*DATA FOR THIS TASK*.
▼
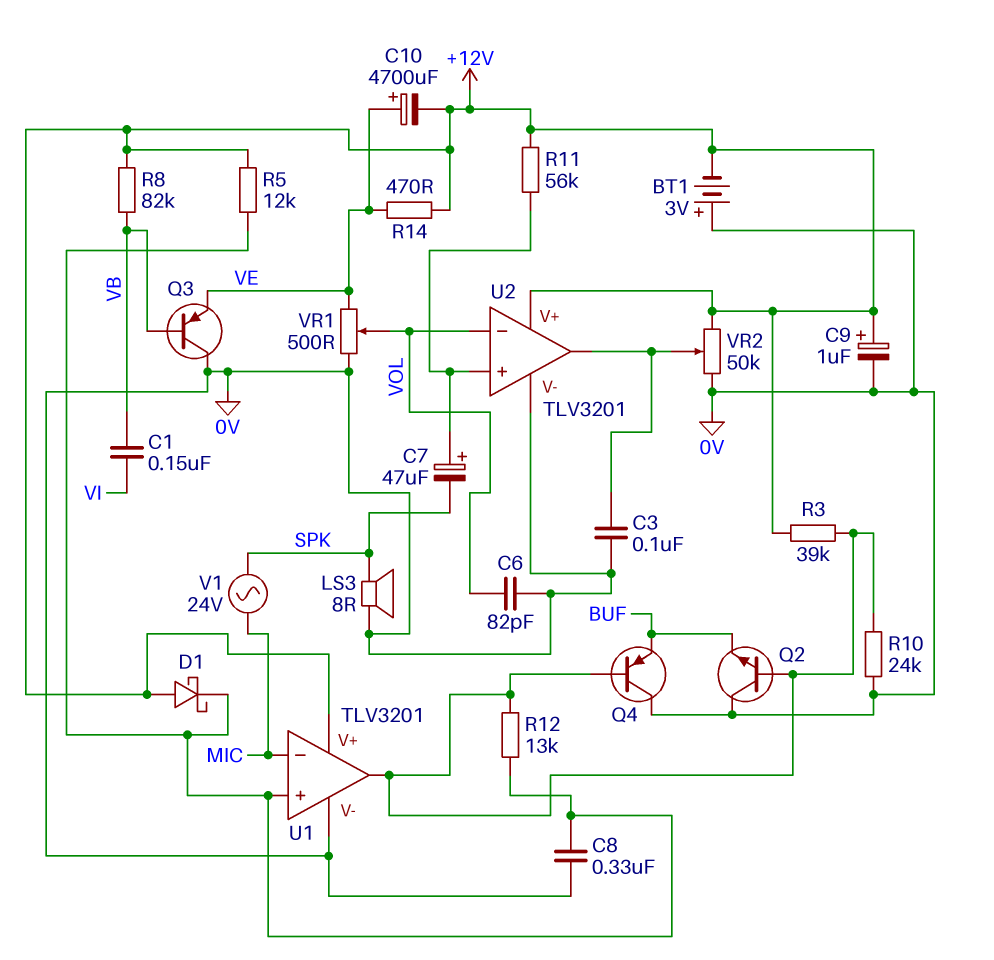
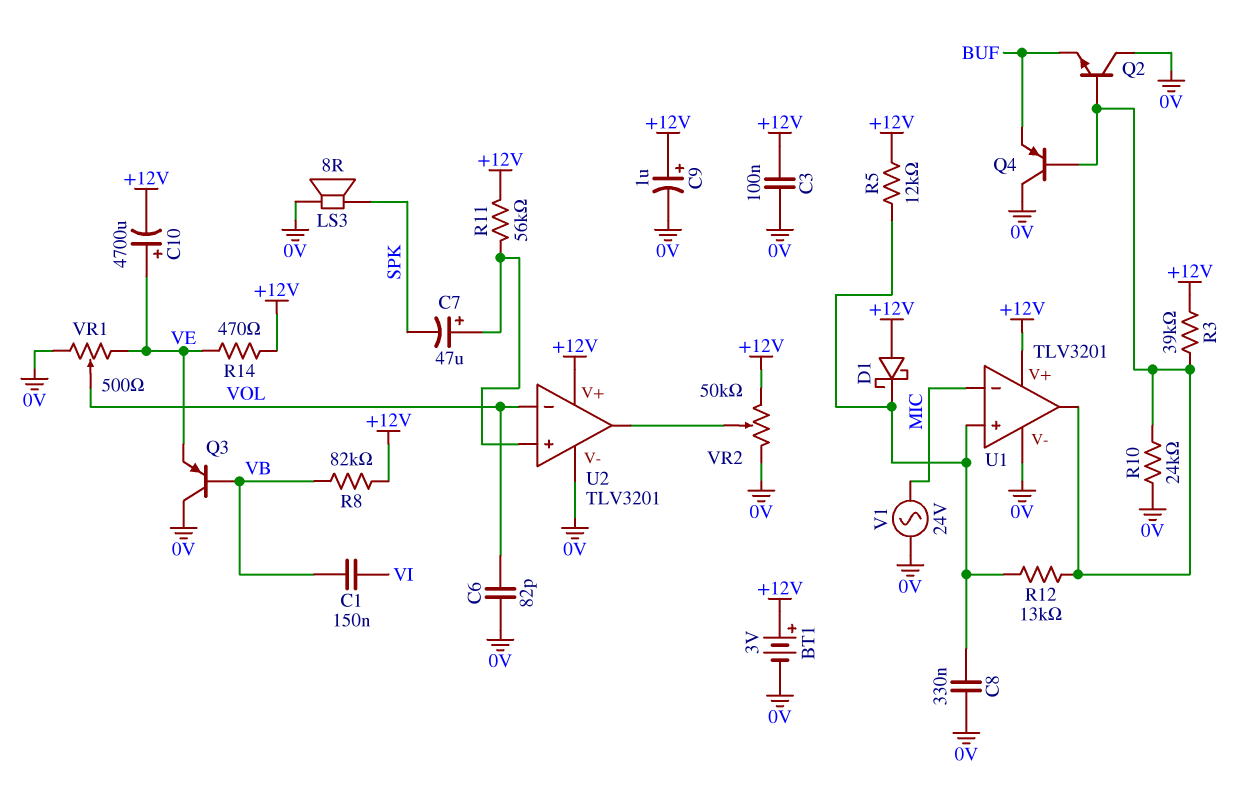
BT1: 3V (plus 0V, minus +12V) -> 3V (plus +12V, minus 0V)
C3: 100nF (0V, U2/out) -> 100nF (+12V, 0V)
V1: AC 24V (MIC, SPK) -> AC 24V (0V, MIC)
▲
▼
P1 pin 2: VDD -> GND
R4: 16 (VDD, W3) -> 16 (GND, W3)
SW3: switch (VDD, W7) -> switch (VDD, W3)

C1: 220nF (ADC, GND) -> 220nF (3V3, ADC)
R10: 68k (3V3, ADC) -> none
▲
▼
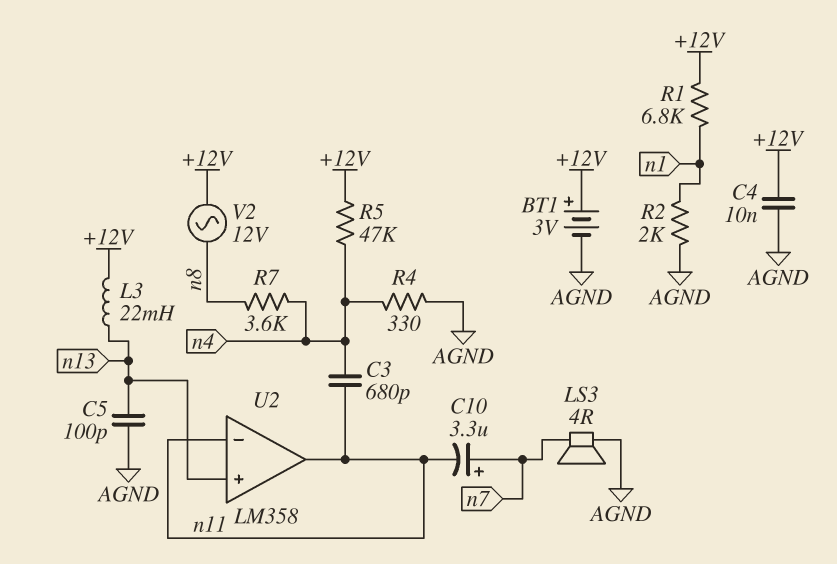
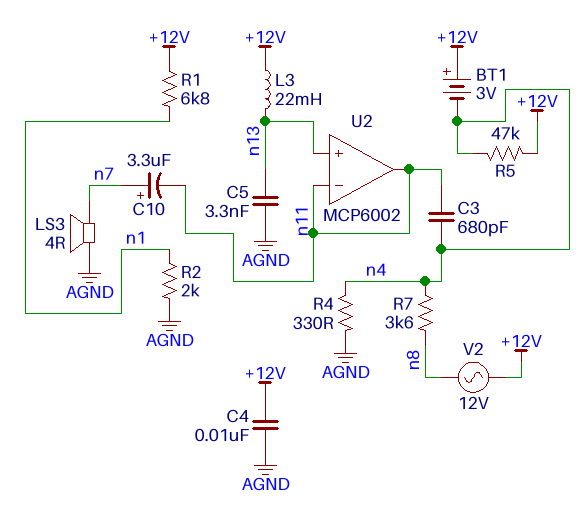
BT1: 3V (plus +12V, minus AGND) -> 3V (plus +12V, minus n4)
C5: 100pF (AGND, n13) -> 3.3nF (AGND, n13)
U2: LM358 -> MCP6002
▲
The required output is the stretch of entries above from the line containing "BT1: 3V (plus +12V, minus" through the line containing "U2: LM358 -> MCP6002", reproduced exactly.

*TASK ANSWER*.
BT1: 3V (plus +12V, minus AGND) -> 3V (plus +12V, minus n4)
C5: 100pF (AGND, n13) -> 3.3nF (AGND, n13)
U2: LM358 -> MCP6002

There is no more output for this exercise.